= Input records =
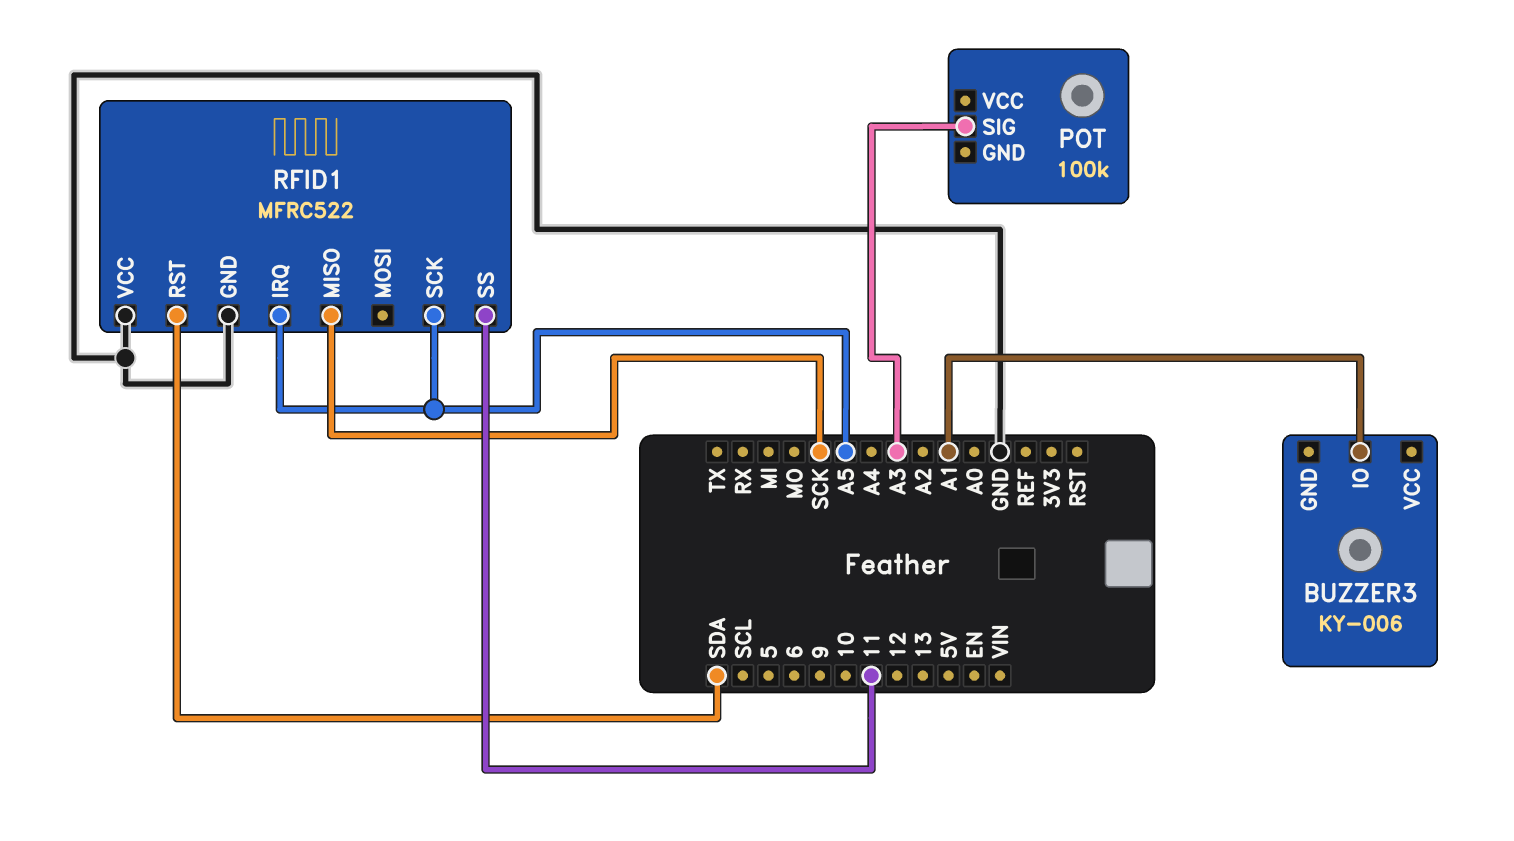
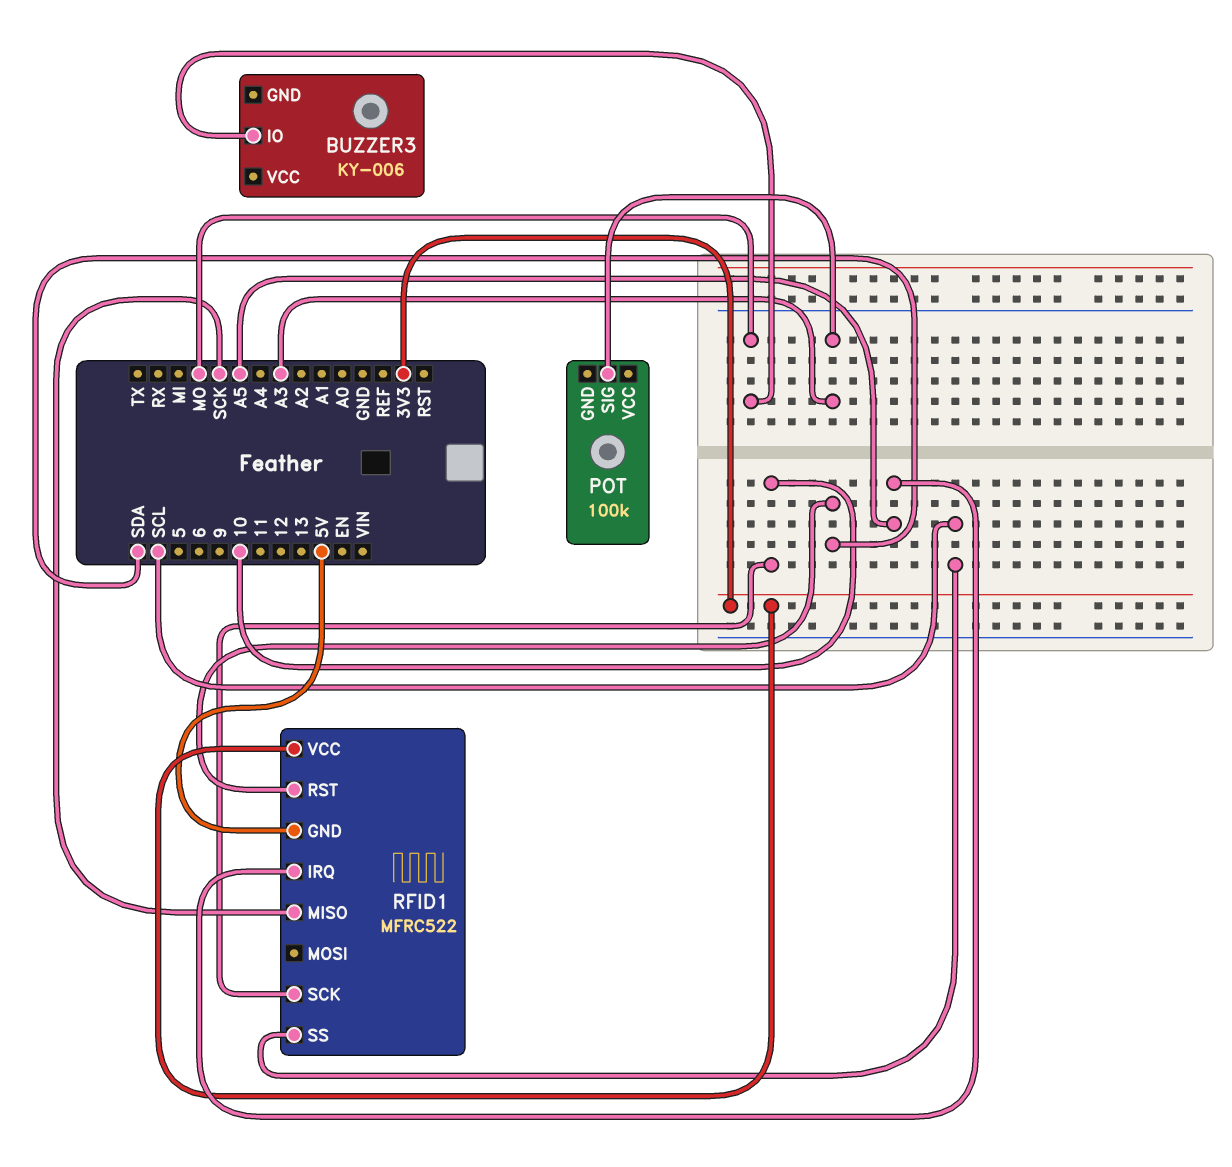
BUZZER3 pin IO: A1 -> MO
RFID1 pin GND: GND -> 5V
RFID1 pin SCK: A5 -> 10
RFID1 pin SS: 11 -> SCL
RFID1 pin VCC: GND -> 3V3

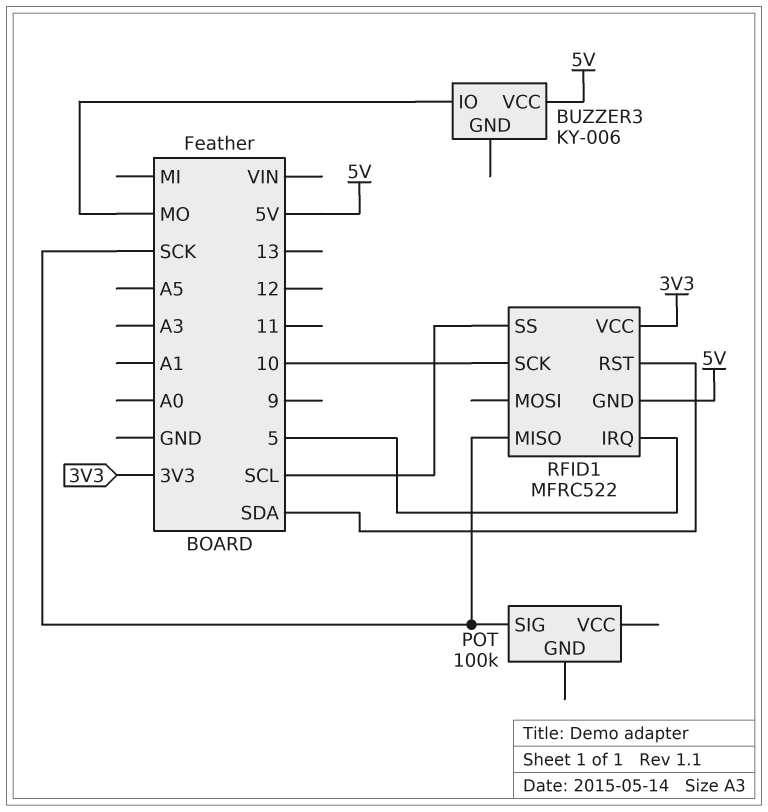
BUZZER3 pin VCC: none -> 5V
POT pin SIG: A3 -> SCK
RFID1 pin IRQ: A5 -> 5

= About this exercise =
Give back the records above exactly, with no pictures.

= Response box =
BUZZER3 pin IO: A1 -> MO
RFID1 pin GND: GND -> 5V
RFID1 pin SCK: A5 -> 10
RFID1 pin SS: 11 -> SCL
RFID1 pin VCC: GND -> 3V3

BUZZER3 pin VCC: none -> 5V
POT pin SIG: A3 -> SCK
RFID1 pin IRQ: A5 -> 5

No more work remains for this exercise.